* _Your assignment_:
Please give every record below again exactly, and keep the pictures out.

* _Information_:
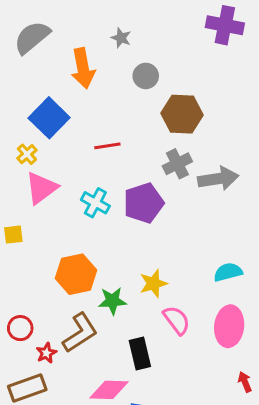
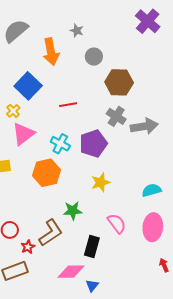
purple cross: (225, 25) -> (148, 21), turned 30
gray cross: (177, 164) -> (116, 116), turned -30
orange hexagon: (76, 274) -> (46, 173), moved
yellow star: (153, 283) -> (101, 182), moved
black rectangle: (140, 354) -> (92, 247), turned 30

* _Answer to this problem_:
purple cross: (225, 25) -> (148, 21), turned 30
gray cross: (177, 164) -> (116, 116), turned -30
orange hexagon: (76, 274) -> (46, 173), moved
yellow star: (153, 283) -> (101, 182), moved
black rectangle: (140, 354) -> (92, 247), turned 30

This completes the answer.